(Exercise data):
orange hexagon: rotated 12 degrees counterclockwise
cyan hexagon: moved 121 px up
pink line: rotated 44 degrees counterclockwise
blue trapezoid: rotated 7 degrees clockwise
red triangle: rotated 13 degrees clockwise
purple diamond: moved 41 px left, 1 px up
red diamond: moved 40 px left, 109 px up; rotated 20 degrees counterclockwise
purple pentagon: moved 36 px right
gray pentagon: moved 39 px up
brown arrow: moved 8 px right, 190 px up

(Exercise goal):
Print only these lines, exactly: the one containing "red diamond: moved" and all after it to the end of the entries.

(Problem solution):
red diamond: moved 40 px left, 109 px up; rotated 20 degrees counterclockwise
purple pentagon: moved 36 px right
gray pentagon: moved 39 px up
brown arrow: moved 8 px right, 190 px up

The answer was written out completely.